» **YOUR TASK**:
Give the data below again exactly as it stands. Omit the pictures.

» **DATA SHOWN**:
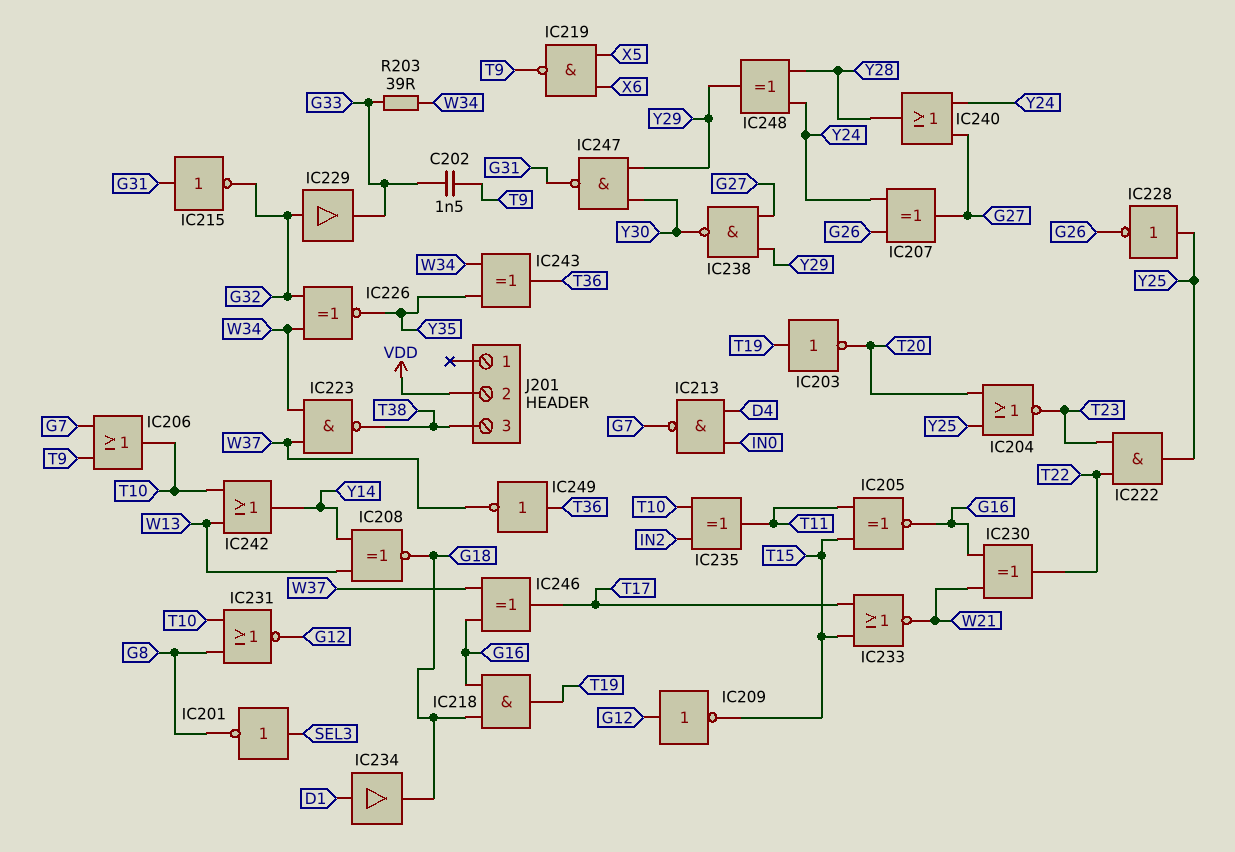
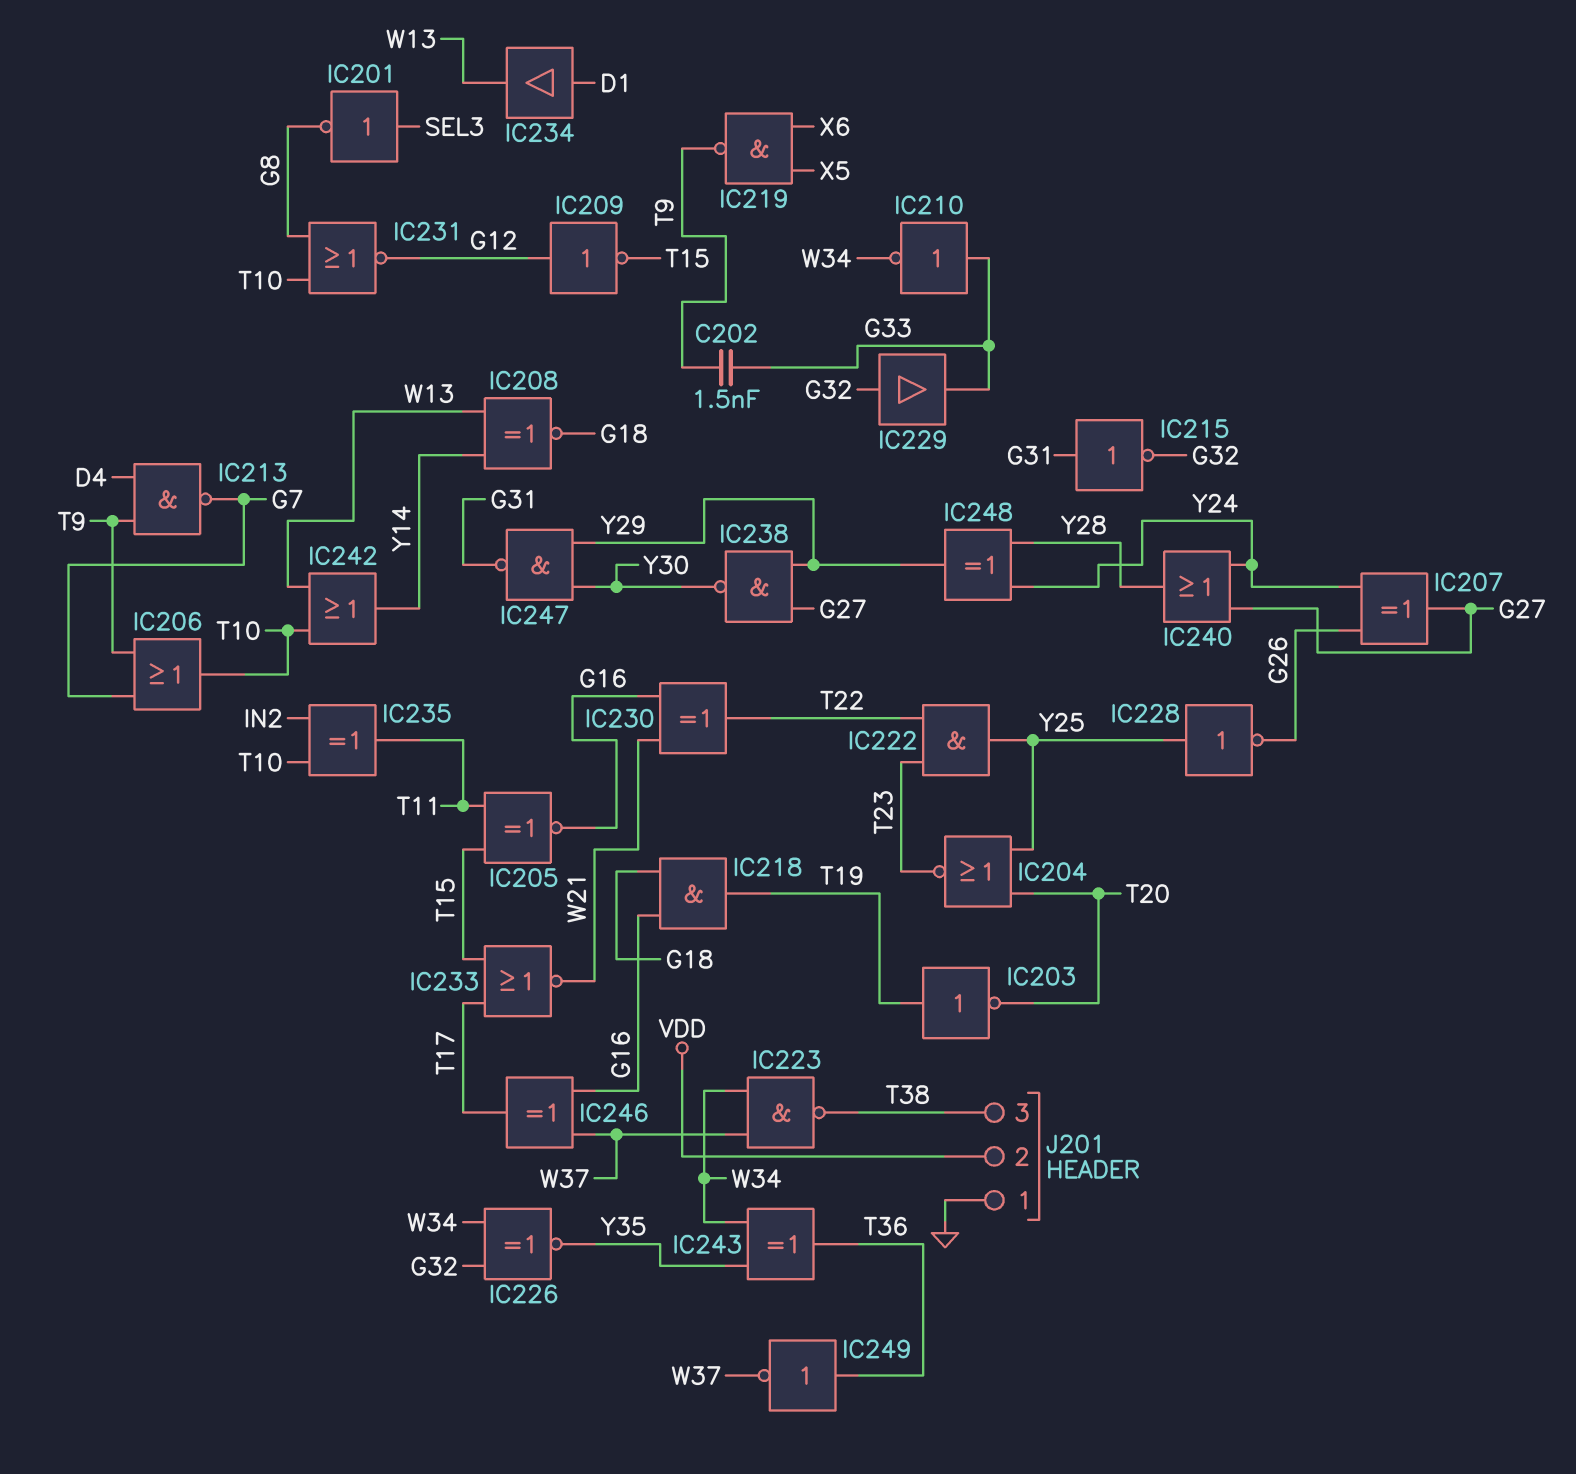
IC210: none -> NOT (in G33, out W34)
IC213: NAND (in D4, in IN0, out G7) -> NAND (in D4, in T9, out G7)
IC234: buffer (in D1, out G18) -> buffer (in D1, out W13)
J201 pin 1: none -> GND
R203: 39 (G33, W34) -> none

» **EXERCISE OUTPUT**:
IC210: none -> NOT (in G33, out W34)
IC213: NAND (in D4, in IN0, out G7) -> NAND (in D4, in T9, out G7)
IC234: buffer (in D1, out G18) -> buffer (in D1, out W13)
J201 pin 1: none -> GND
R203: 39 (G33, W34) -> none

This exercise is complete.